Repeat the listing verbatim. Drop any pictures.

• [Data]:
============

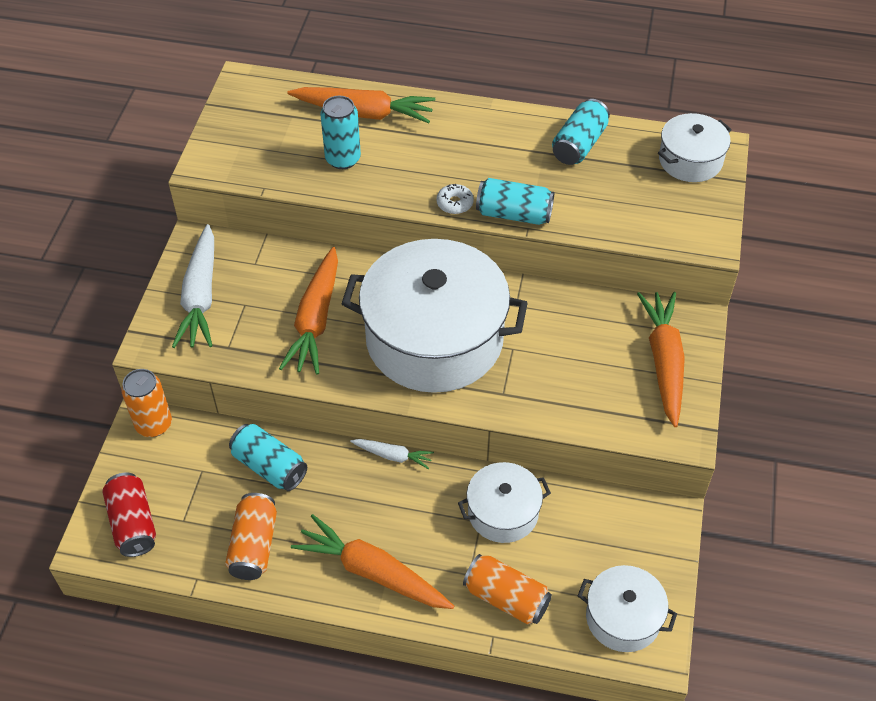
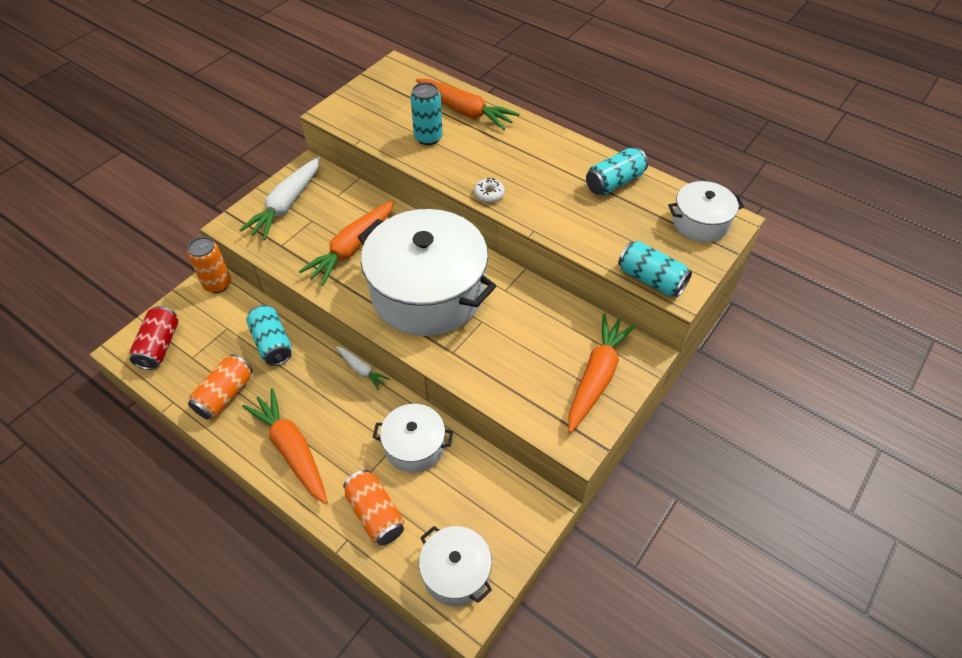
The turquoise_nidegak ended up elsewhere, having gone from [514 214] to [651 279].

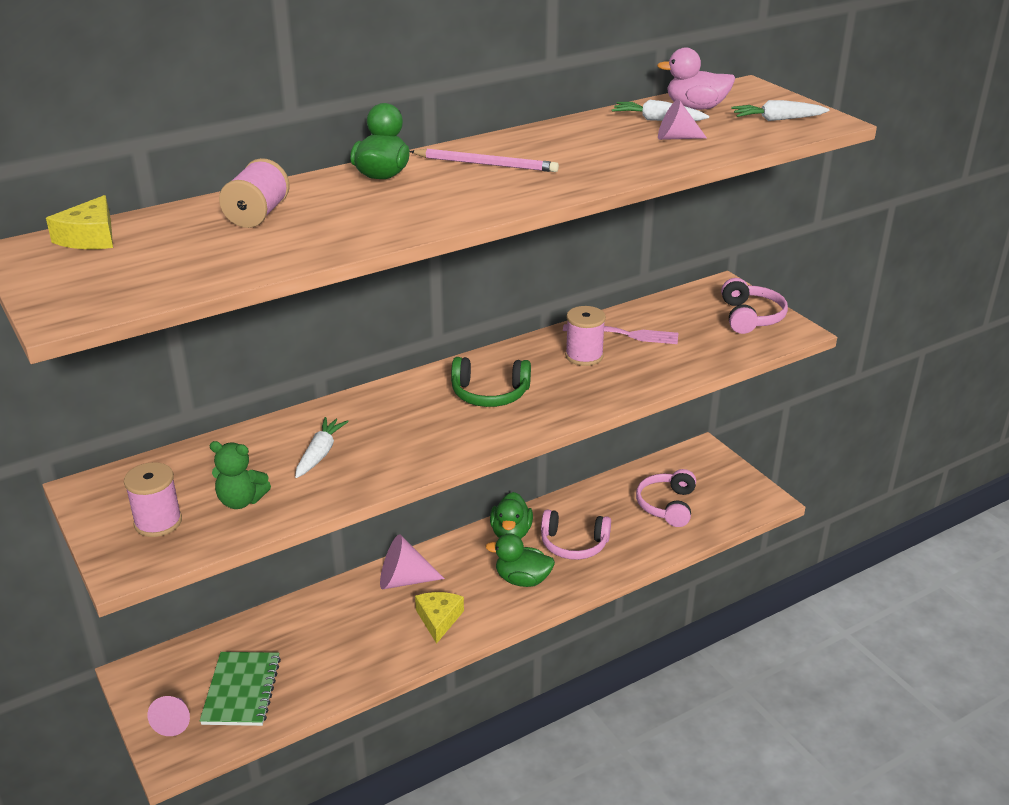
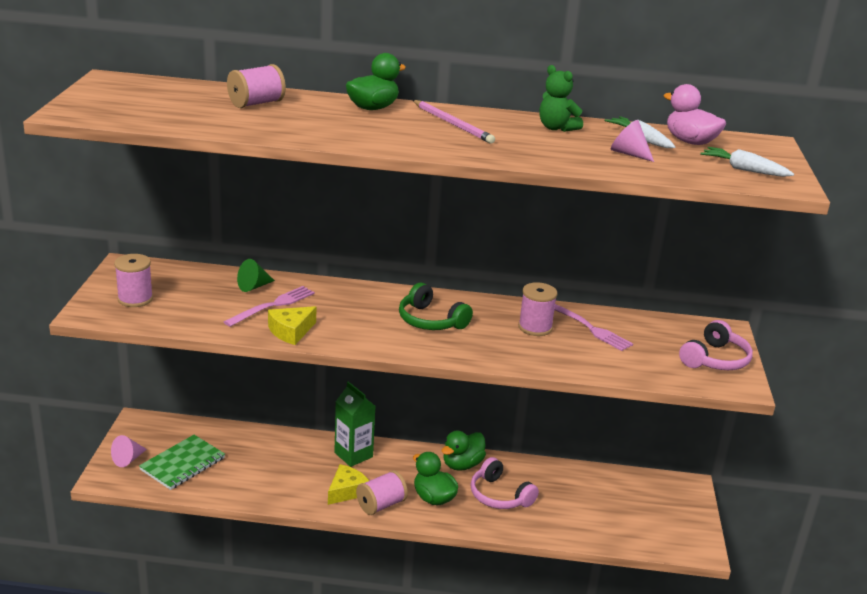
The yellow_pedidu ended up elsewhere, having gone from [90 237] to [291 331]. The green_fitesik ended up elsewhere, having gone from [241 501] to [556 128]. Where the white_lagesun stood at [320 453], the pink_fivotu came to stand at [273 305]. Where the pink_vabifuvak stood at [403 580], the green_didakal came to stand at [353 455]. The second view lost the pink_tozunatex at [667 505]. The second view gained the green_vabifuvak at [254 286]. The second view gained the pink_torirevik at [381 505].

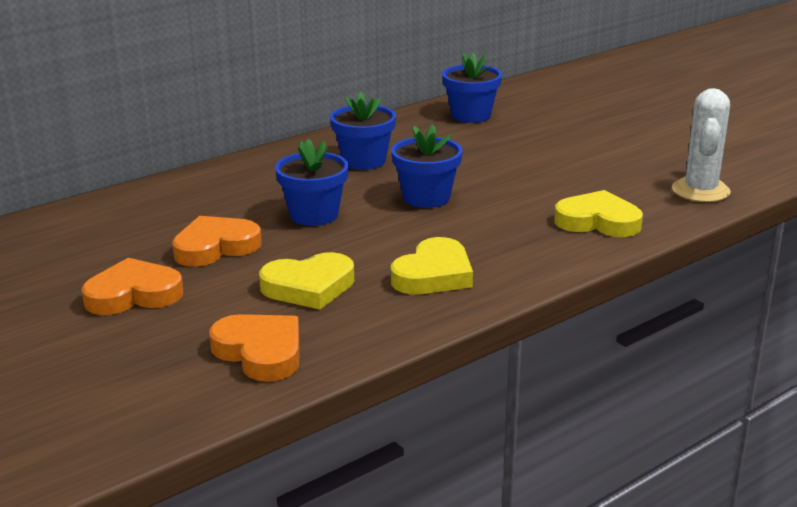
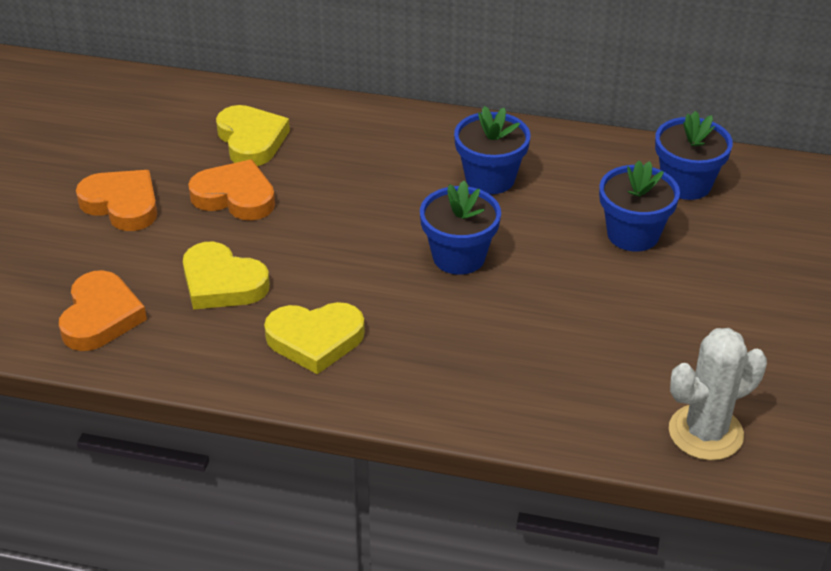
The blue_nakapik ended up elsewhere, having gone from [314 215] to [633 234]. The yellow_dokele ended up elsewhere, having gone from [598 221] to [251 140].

============

• [Solution to the exercise]:
The turquoise_nidegak ended up elsewhere, having gone from [514 214] to [651 279].

The yellow_pedidu ended up elsewhere, having gone from [90 237] to [291 331]. The green_fitesik ended up elsewhere, having gone from [241 501] to [556 128]. Where the white_lagesun stood at [320 453], the pink_fivotu came to stand at [273 305]. Where the pink_vabifuvak stood at [403 580], the green_didakal came to stand at [353 455]. The second view lost the pink_tozunatex at [667 505]. The second view gained the green_vabifuvak at [254 286]. The second view gained the pink_torirevik at [381 505].

The blue_nakapik ended up elsewhere, having gone from [314 215] to [633 234]. The yellow_dokele ended up elsewhere, having gone from [598 221] to [251 140].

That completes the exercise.